Dataset records
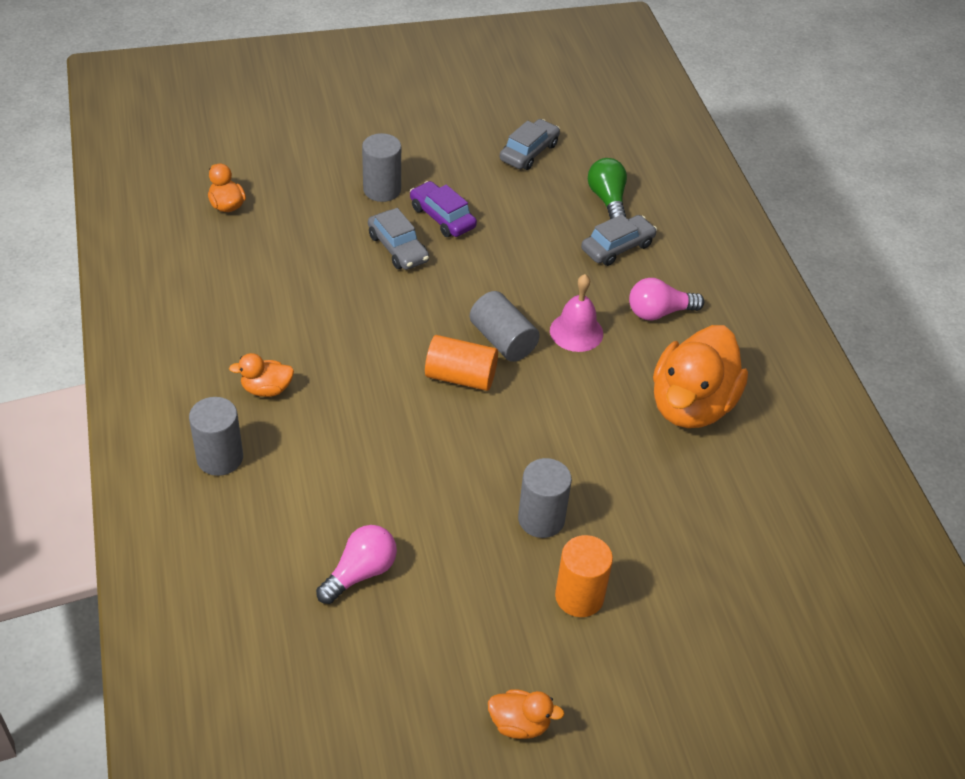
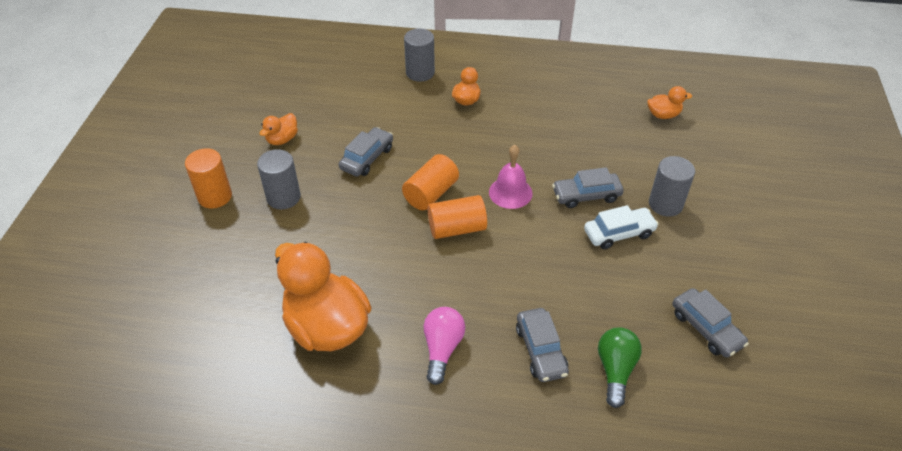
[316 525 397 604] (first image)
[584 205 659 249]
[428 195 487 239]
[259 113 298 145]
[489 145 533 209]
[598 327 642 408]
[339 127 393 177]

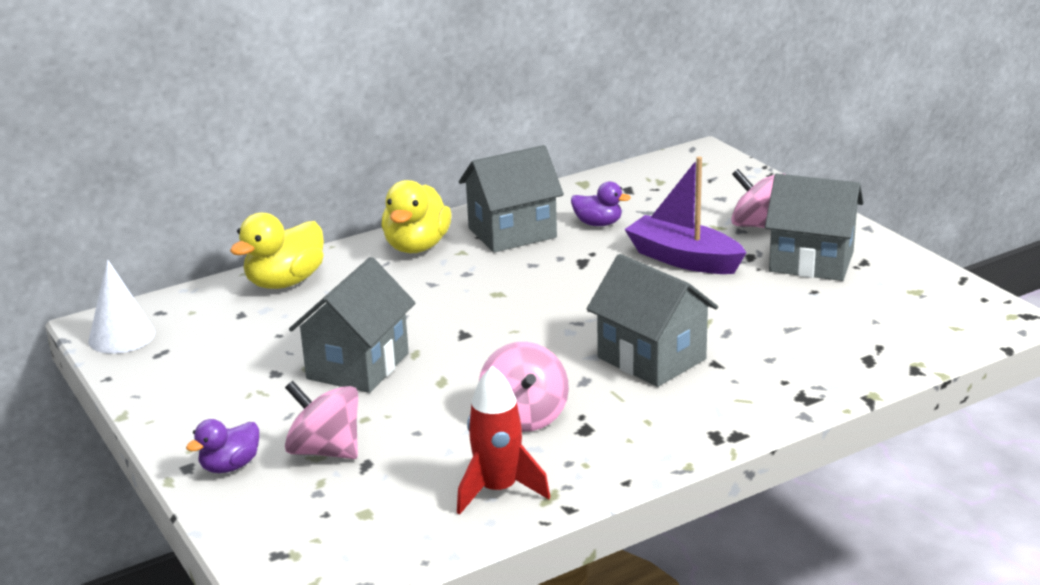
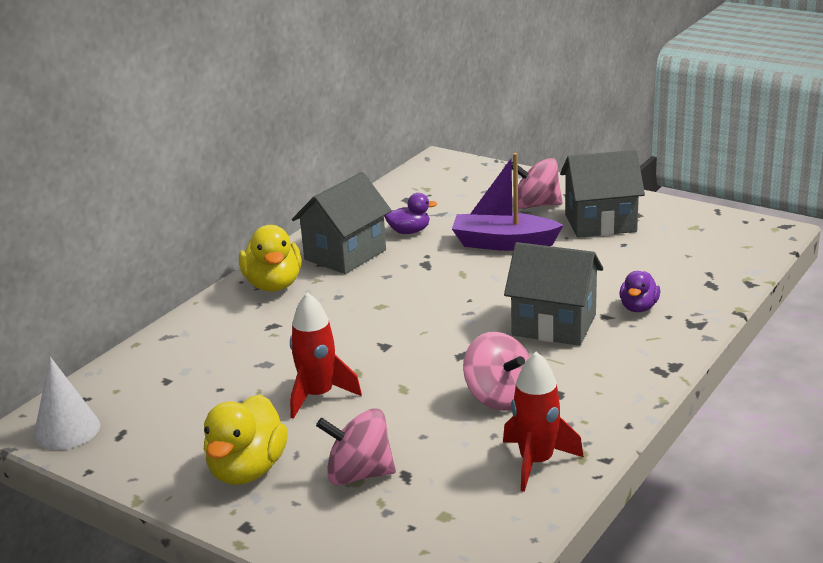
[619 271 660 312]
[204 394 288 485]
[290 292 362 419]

WHAT YOU ARE ASKED TO DO = In the copy, keep every line of the data above exactly and drop each picture.

EXERCISE SOLUTION =
[316 525 397 604] (first image)
[584 205 659 249]
[428 195 487 239]
[259 113 298 145]
[489 145 533 209]
[598 327 642 408]
[339 127 393 177]

[619 271 660 312]
[204 394 288 485]
[290 292 362 419]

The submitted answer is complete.